Saved data entries:
···

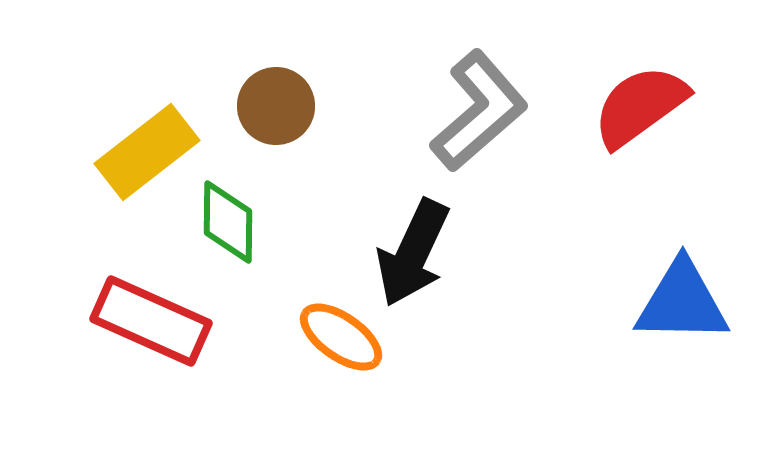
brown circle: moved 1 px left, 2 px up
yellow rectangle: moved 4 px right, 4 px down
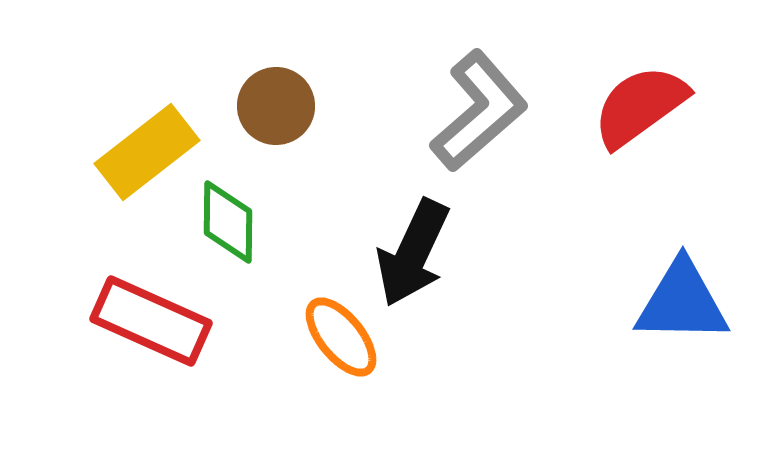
orange ellipse: rotated 16 degrees clockwise
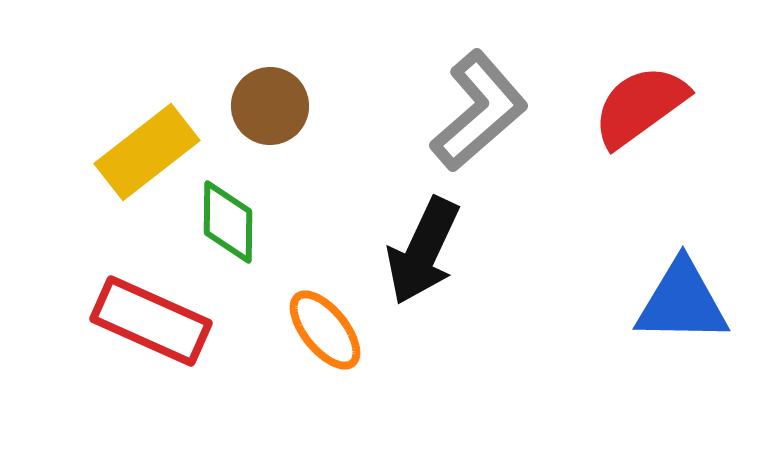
brown circle: moved 6 px left
black arrow: moved 10 px right, 2 px up
orange ellipse: moved 16 px left, 7 px up
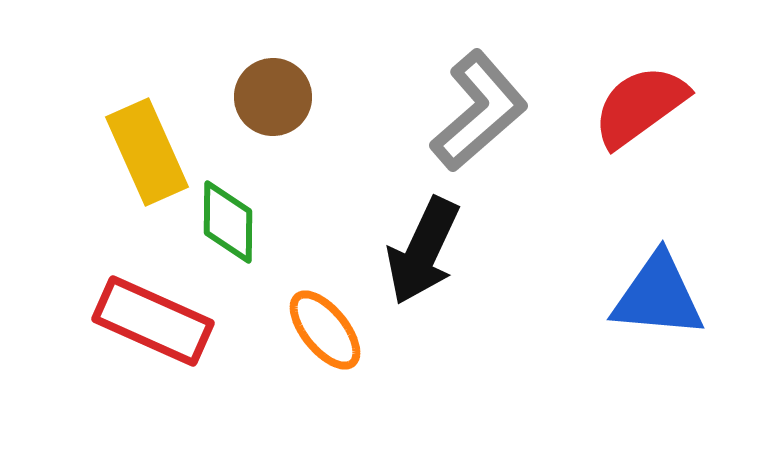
brown circle: moved 3 px right, 9 px up
yellow rectangle: rotated 76 degrees counterclockwise
blue triangle: moved 24 px left, 6 px up; rotated 4 degrees clockwise
red rectangle: moved 2 px right
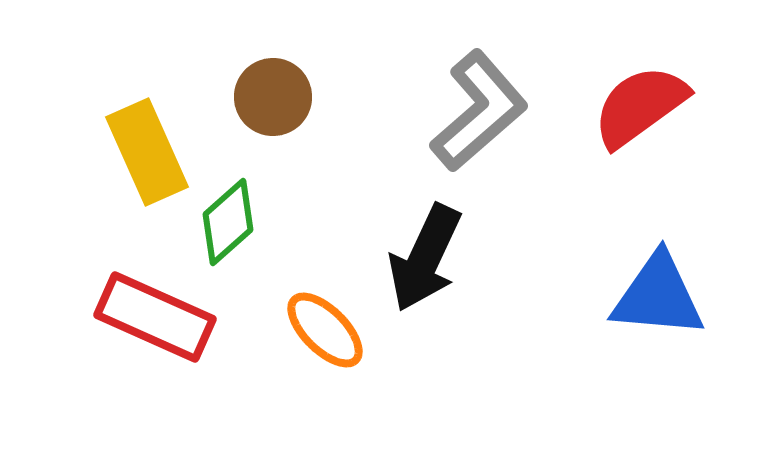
green diamond: rotated 48 degrees clockwise
black arrow: moved 2 px right, 7 px down
red rectangle: moved 2 px right, 4 px up
orange ellipse: rotated 6 degrees counterclockwise
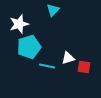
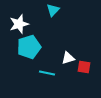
cyan line: moved 7 px down
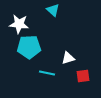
cyan triangle: rotated 32 degrees counterclockwise
white star: rotated 24 degrees clockwise
cyan pentagon: rotated 15 degrees clockwise
red square: moved 1 px left, 9 px down; rotated 16 degrees counterclockwise
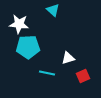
cyan pentagon: moved 1 px left
red square: rotated 16 degrees counterclockwise
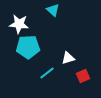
cyan line: rotated 49 degrees counterclockwise
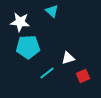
cyan triangle: moved 1 px left, 1 px down
white star: moved 1 px right, 2 px up
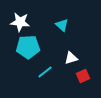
cyan triangle: moved 10 px right, 14 px down
white triangle: moved 3 px right
cyan line: moved 2 px left, 1 px up
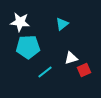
cyan triangle: moved 1 px up; rotated 40 degrees clockwise
red square: moved 1 px right, 6 px up
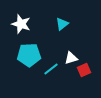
white star: moved 1 px right, 2 px down; rotated 12 degrees clockwise
cyan pentagon: moved 1 px right, 8 px down
cyan line: moved 6 px right, 3 px up
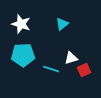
cyan pentagon: moved 6 px left
cyan line: rotated 56 degrees clockwise
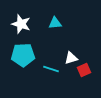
cyan triangle: moved 7 px left, 1 px up; rotated 32 degrees clockwise
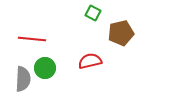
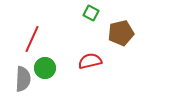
green square: moved 2 px left
red line: rotated 72 degrees counterclockwise
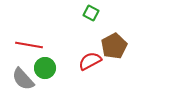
brown pentagon: moved 7 px left, 13 px down; rotated 15 degrees counterclockwise
red line: moved 3 px left, 6 px down; rotated 76 degrees clockwise
red semicircle: rotated 15 degrees counterclockwise
gray semicircle: rotated 135 degrees clockwise
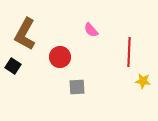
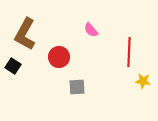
red circle: moved 1 px left
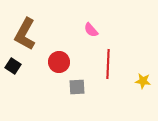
red line: moved 21 px left, 12 px down
red circle: moved 5 px down
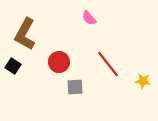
pink semicircle: moved 2 px left, 12 px up
red line: rotated 40 degrees counterclockwise
gray square: moved 2 px left
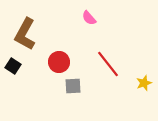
yellow star: moved 1 px right, 2 px down; rotated 28 degrees counterclockwise
gray square: moved 2 px left, 1 px up
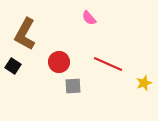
red line: rotated 28 degrees counterclockwise
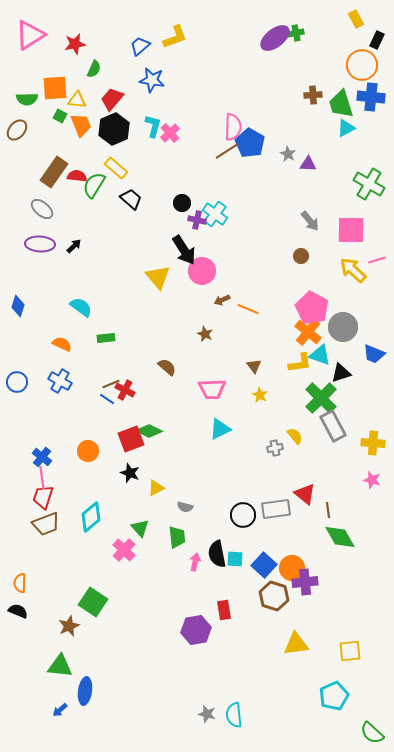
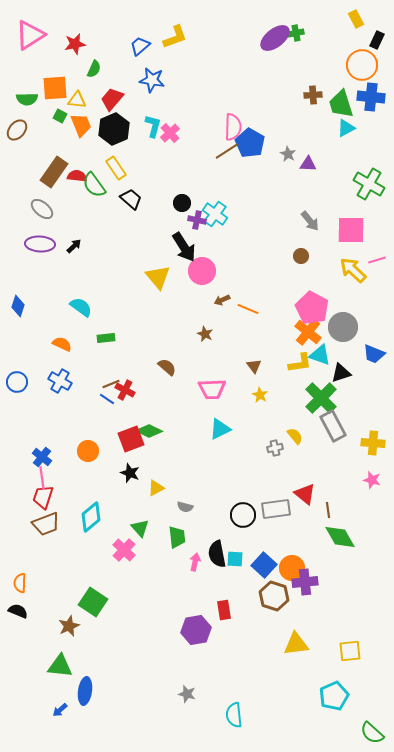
yellow rectangle at (116, 168): rotated 15 degrees clockwise
green semicircle at (94, 185): rotated 68 degrees counterclockwise
black arrow at (184, 250): moved 3 px up
gray star at (207, 714): moved 20 px left, 20 px up
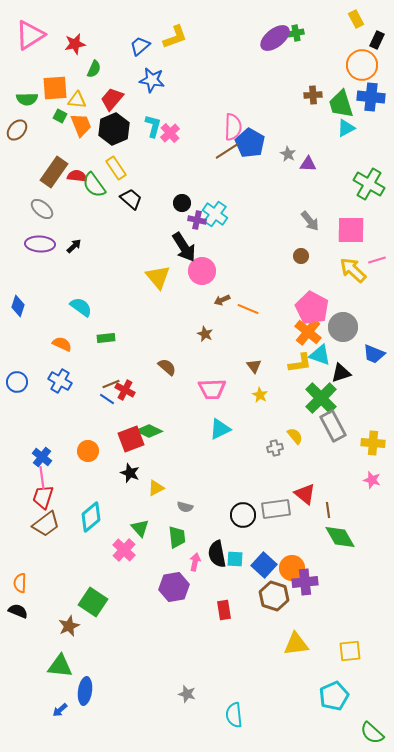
brown trapezoid at (46, 524): rotated 16 degrees counterclockwise
purple hexagon at (196, 630): moved 22 px left, 43 px up
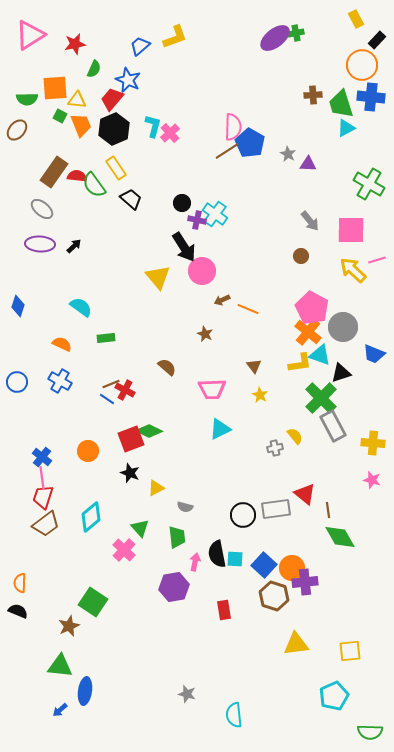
black rectangle at (377, 40): rotated 18 degrees clockwise
blue star at (152, 80): moved 24 px left; rotated 15 degrees clockwise
green semicircle at (372, 733): moved 2 px left, 1 px up; rotated 40 degrees counterclockwise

···

TO BE DONE:
Render the lines of the records as a numbered list, starting at the line containing "cyan triangle: moved 1 px up;" and ending at the line containing "red line: rotated 72 degrees counterclockwise", with blank lines and pictures left out.

SOLVED EXERCISE:
1. cyan triangle: moved 1 px up; rotated 40 degrees clockwise
2. red square: moved 1 px right, 6 px up
3. white star: moved 1 px right, 2 px down; rotated 12 degrees clockwise
4. cyan pentagon: moved 1 px right, 8 px down
5. cyan line: moved 6 px right, 3 px up
6. cyan pentagon: moved 6 px left
7. cyan line: rotated 56 degrees clockwise
8. cyan triangle: moved 7 px left, 1 px up; rotated 32 degrees clockwise
9. green square: moved 2 px left
10. red line: rotated 72 degrees counterclockwise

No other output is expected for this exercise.